About this task:
Apart from the pictures, every part of the records below gets retyped exactly.

(Before-and-after object listings)
★ ★ ★ ★ ★
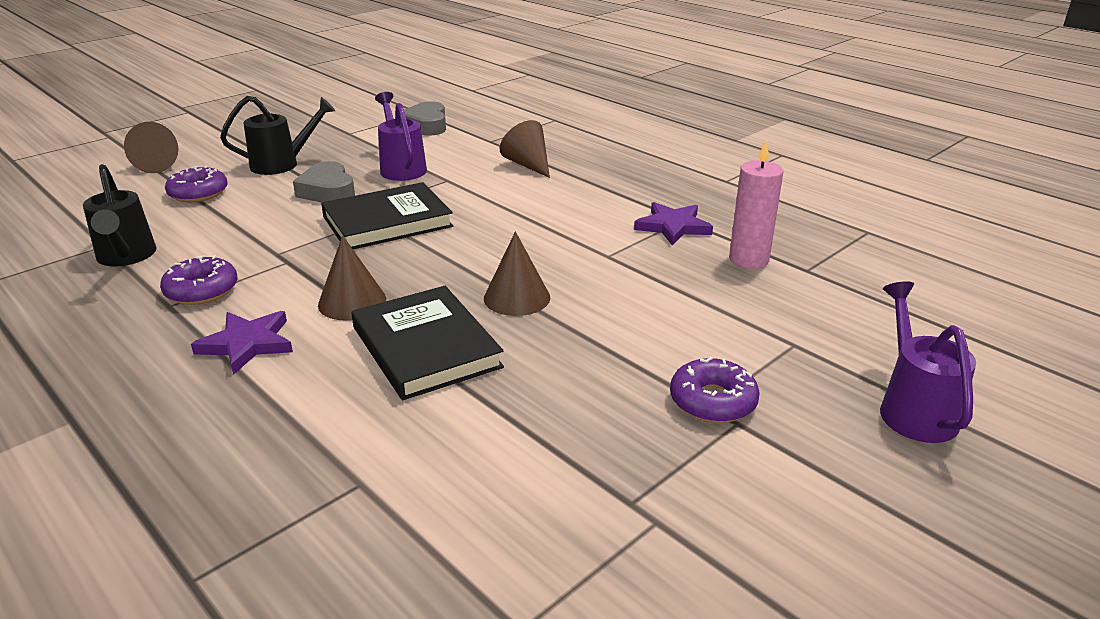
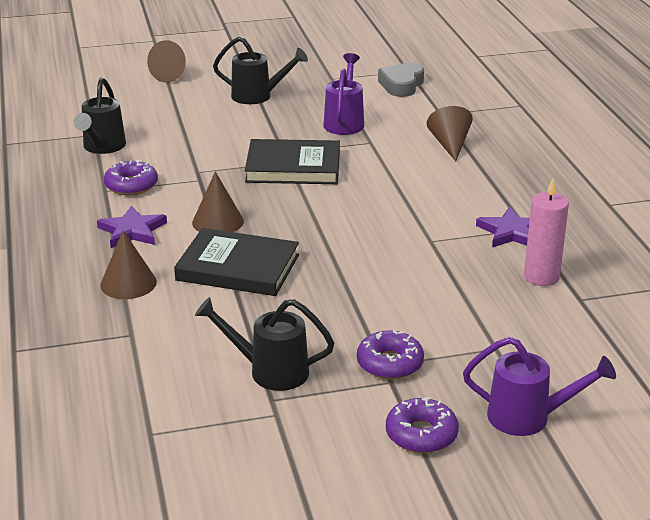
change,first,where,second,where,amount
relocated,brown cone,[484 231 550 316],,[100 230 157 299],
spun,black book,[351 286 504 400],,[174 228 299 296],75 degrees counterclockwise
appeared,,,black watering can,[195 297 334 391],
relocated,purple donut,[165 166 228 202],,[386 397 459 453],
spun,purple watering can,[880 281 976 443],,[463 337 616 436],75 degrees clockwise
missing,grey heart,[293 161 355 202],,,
★ ★ ★ ★ ★
Task output:
change,first,where,second,where,amount
relocated,brown cone,[484 231 550 316],,[100 230 157 299],
spun,black book,[351 286 504 400],,[174 228 299 296],75 degrees counterclockwise
appeared,,,black watering can,[195 297 334 391],
relocated,purple donut,[165 166 228 202],,[386 397 459 453],
spun,purple watering can,[880 281 976 443],,[463 337 616 436],75 degrees clockwise
missing,grey heart,[293 161 355 202],,,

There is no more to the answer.